■ **What the task requires**:
Output exactly the lines from the one holding "(463, 125) = (153, 189): blue goblet -> none" through the final line of the entries.

■ **Data extracts**:
- - - - - - -

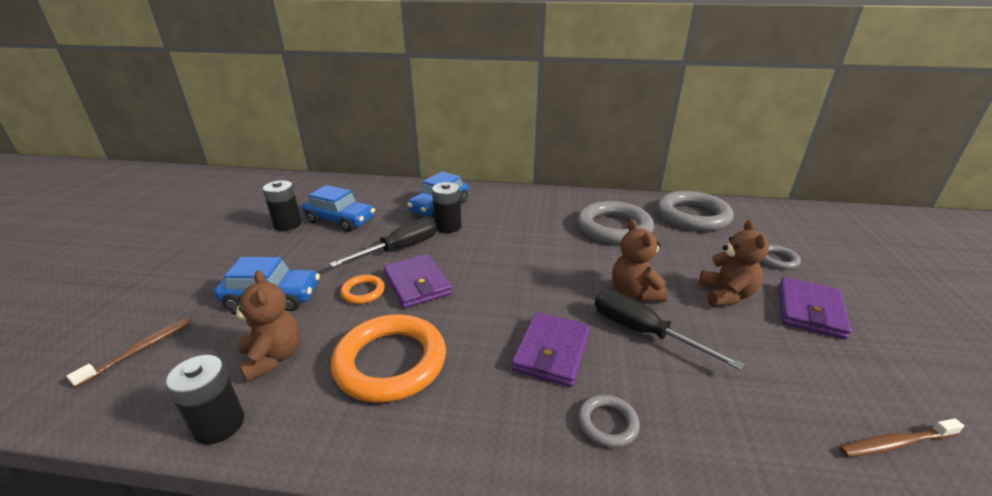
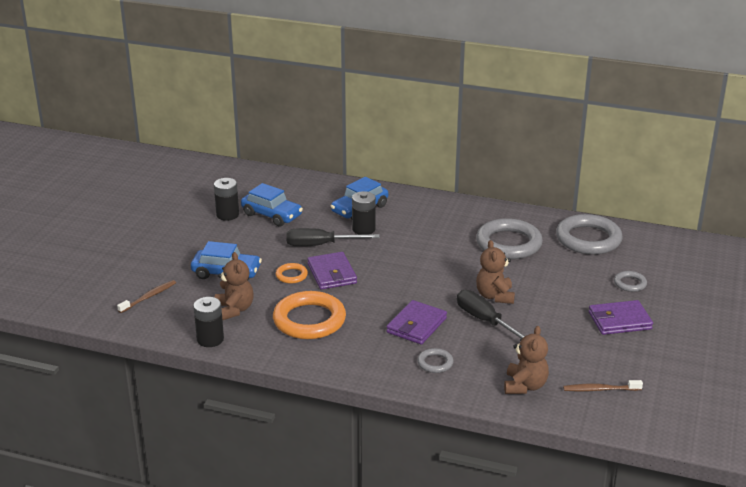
camera: 10 degrees right, 0 degrees up
(400, 249) = (321, 245): black screwdriver -> black screwdriver turned 150 degrees counterclockwise
(726, 295) = (564, 304): brown teddy bear -> brown teddy bear (525, 386)
(810, 310) = (619, 321): purple wallet -> purple wallet turned 45 degrees clockwise

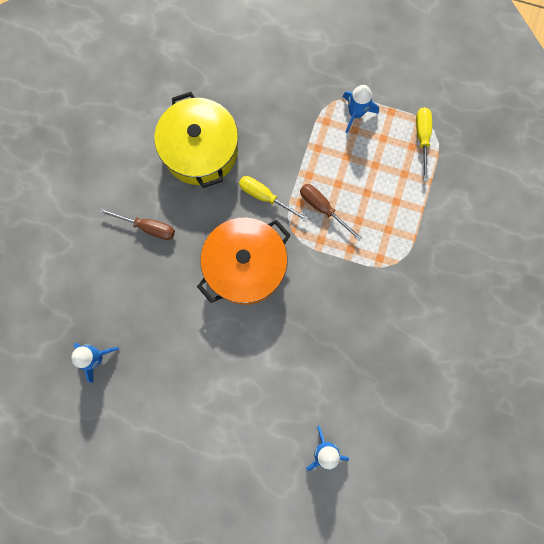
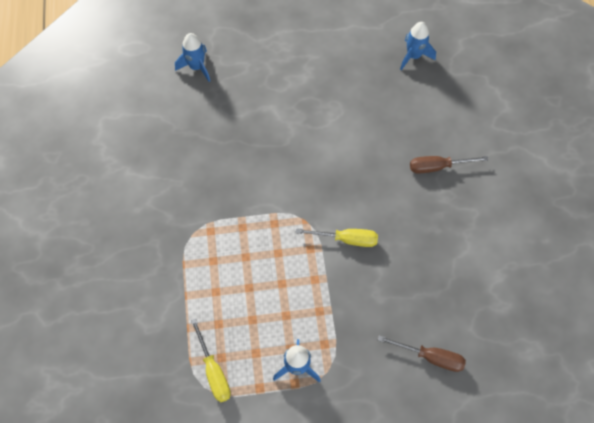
camera: 155 degrees right, 15 degrees down
(200, 150) = (433, 256): yellow pot -> none
(245, 266) = (332, 172): orange pot -> none
(323, 208) = (285, 253): brown screwdriver -> brown screwdriver (430, 357)

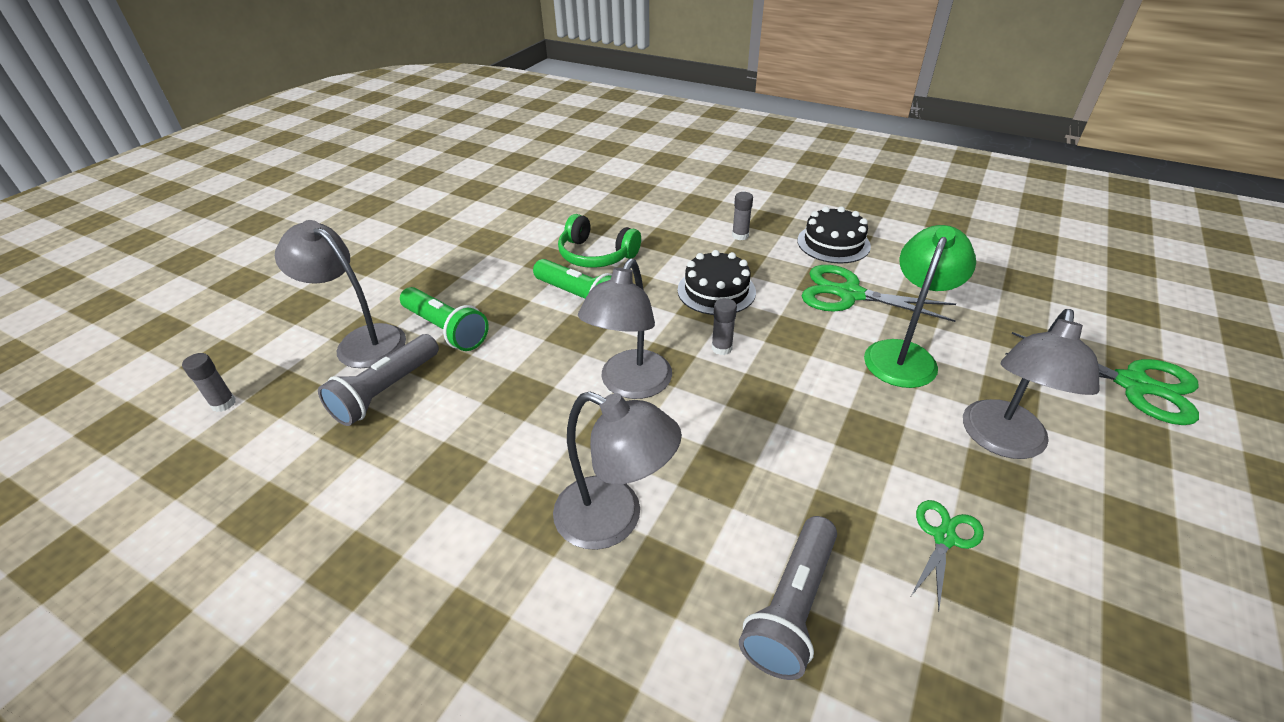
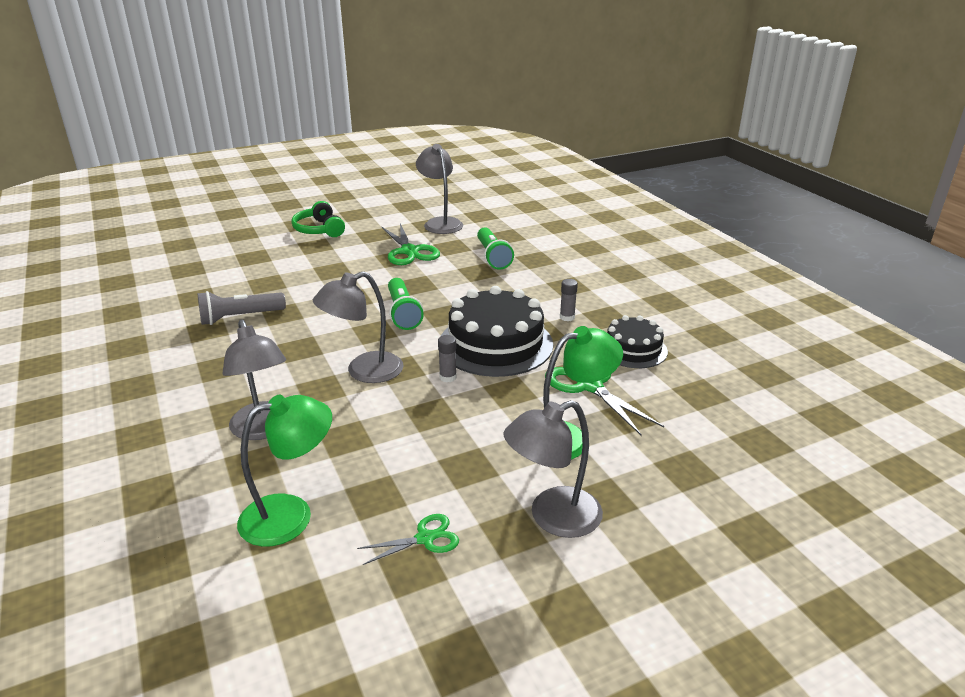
camera: 35 degrees right, 10 degrees down
(223, 403) = (167, 291): grey glue stick -> none
(361, 341) = (259, 288): grey lamp -> grey lamp (440, 223)
(446, 329) = (307, 299): green flashlight -> green flashlight (492, 257)
(596, 255) = (448, 292): green headphones -> green headphones (319, 230)
(716, 291) = (495, 344): black cake -> black cake, size x1.72
(791, 607) = (291, 515): grey flashlight -> green lamp
(1133, 384) = (728, 544): green scissors -> green scissors (409, 251)

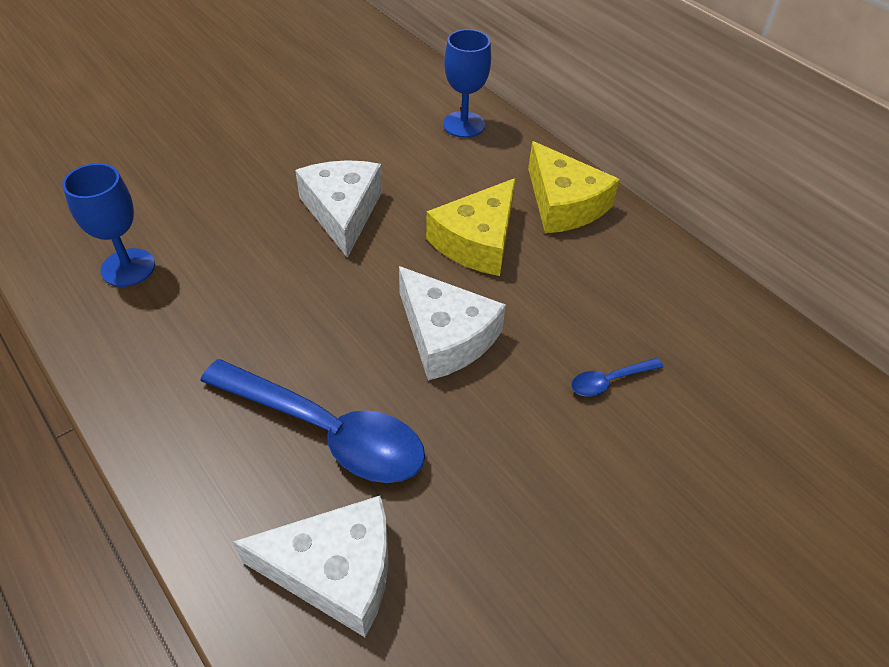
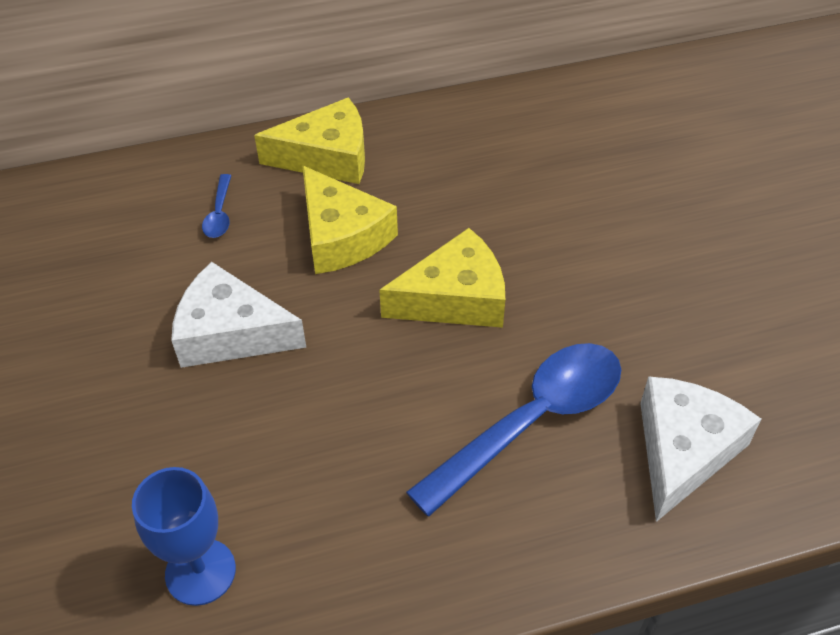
camera: 65 degrees left, 0 degrees up
(445, 336) = (455, 298): white cheese -> yellow cheese
(463, 125) = (153, 189): blue goblet -> none
(609, 381) = (554, 205): blue spoon -> blue spoon (219, 214)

- - - - - - -

■ **Result for this task**:
(463, 125) = (153, 189): blue goblet -> none
(609, 381) = (554, 205): blue spoon -> blue spoon (219, 214)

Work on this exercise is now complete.